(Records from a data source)

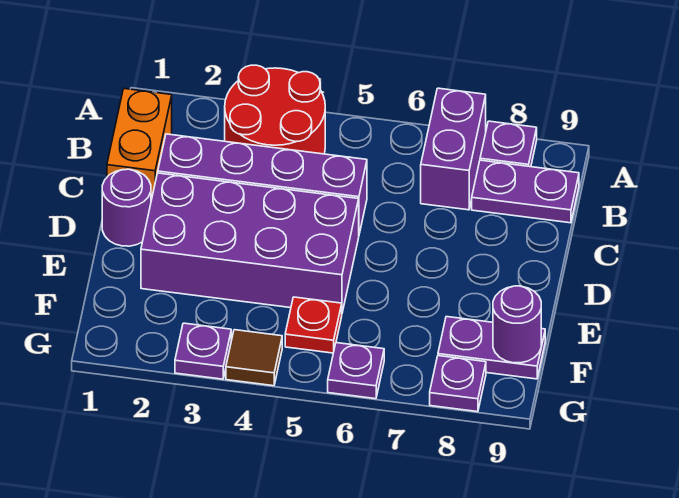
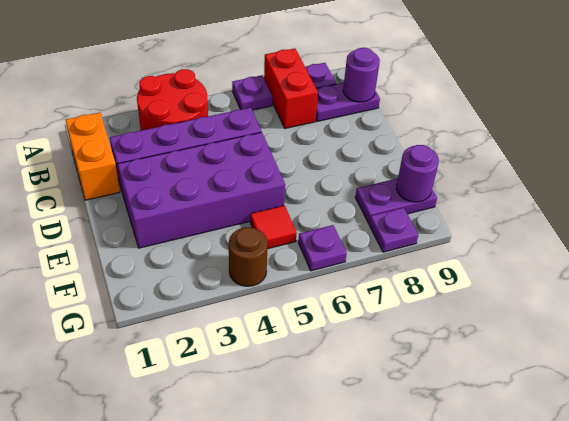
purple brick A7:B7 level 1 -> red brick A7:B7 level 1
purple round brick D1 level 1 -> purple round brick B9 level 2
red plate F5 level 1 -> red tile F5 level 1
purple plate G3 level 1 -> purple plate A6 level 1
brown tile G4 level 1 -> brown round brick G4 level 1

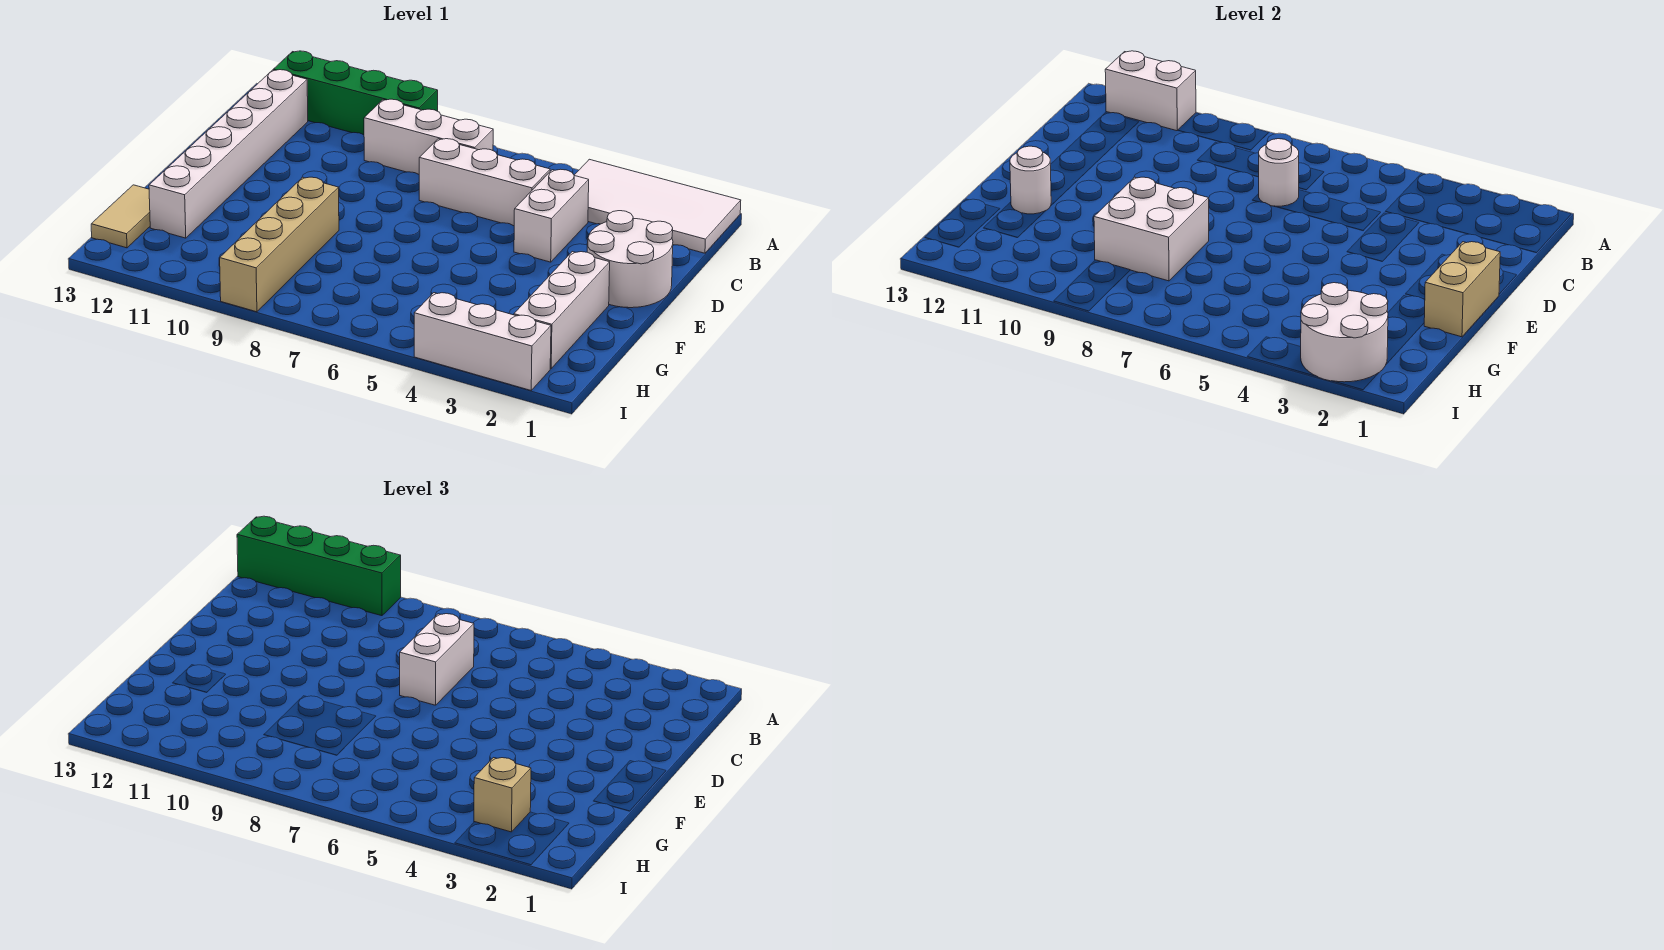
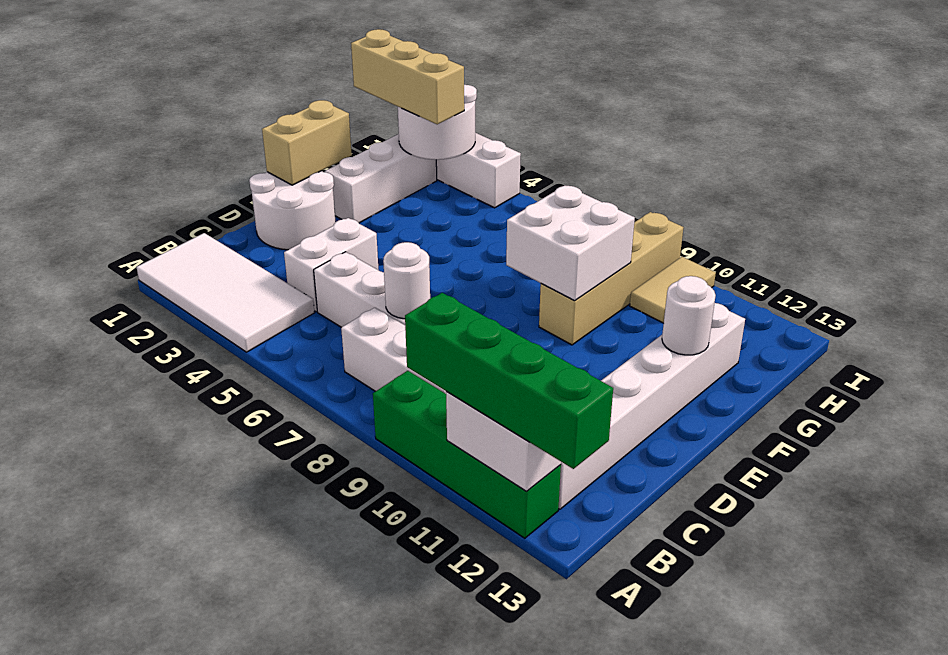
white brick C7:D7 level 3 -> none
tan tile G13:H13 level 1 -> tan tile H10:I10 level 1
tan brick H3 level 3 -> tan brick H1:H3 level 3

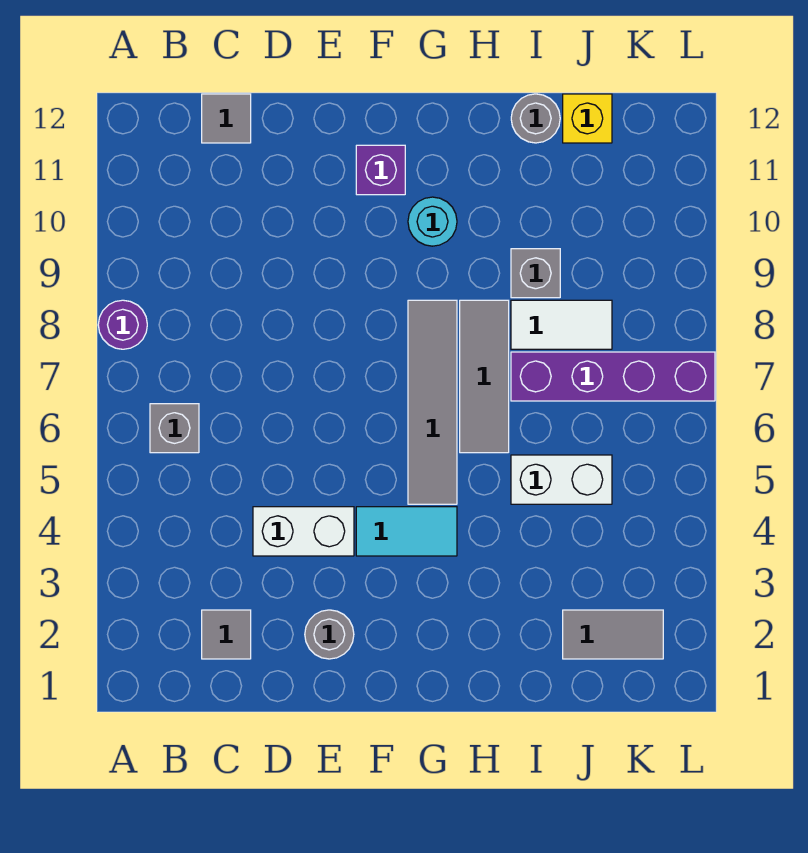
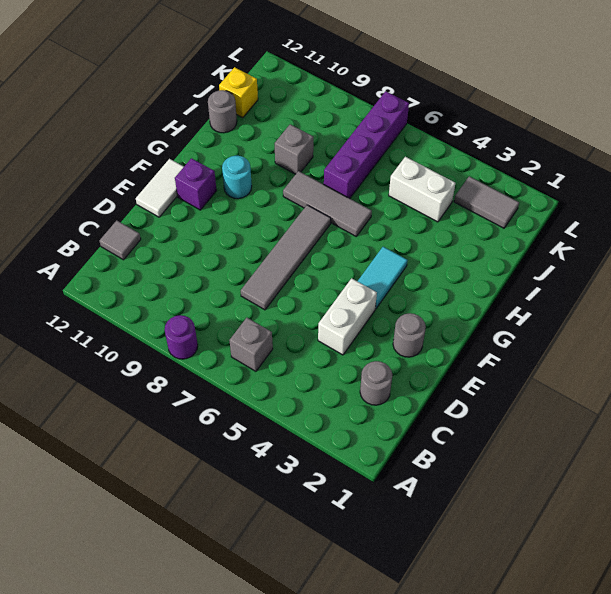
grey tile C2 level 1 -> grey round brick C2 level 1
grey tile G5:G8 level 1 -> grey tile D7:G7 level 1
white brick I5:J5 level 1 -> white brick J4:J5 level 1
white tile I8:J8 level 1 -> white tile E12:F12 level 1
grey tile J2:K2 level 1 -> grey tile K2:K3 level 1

#### YOUR INSTRUCTIONS
Take only the line containing "white brick C7:D7 level 3 -> none" and every line after it to the end of the entries, and copy them exactly, pictures excluded.

#### RESPONSE
white brick C7:D7 level 3 -> none
tan tile G13:H13 level 1 -> tan tile H10:I10 level 1
tan brick H3 level 3 -> tan brick H1:H3 level 3

grey tile C2 level 1 -> grey round brick C2 level 1
grey tile G5:G8 level 1 -> grey tile D7:G7 level 1
white brick I5:J5 level 1 -> white brick J4:J5 level 1
white tile I8:J8 level 1 -> white tile E12:F12 level 1
grey tile J2:K2 level 1 -> grey tile K2:K3 level 1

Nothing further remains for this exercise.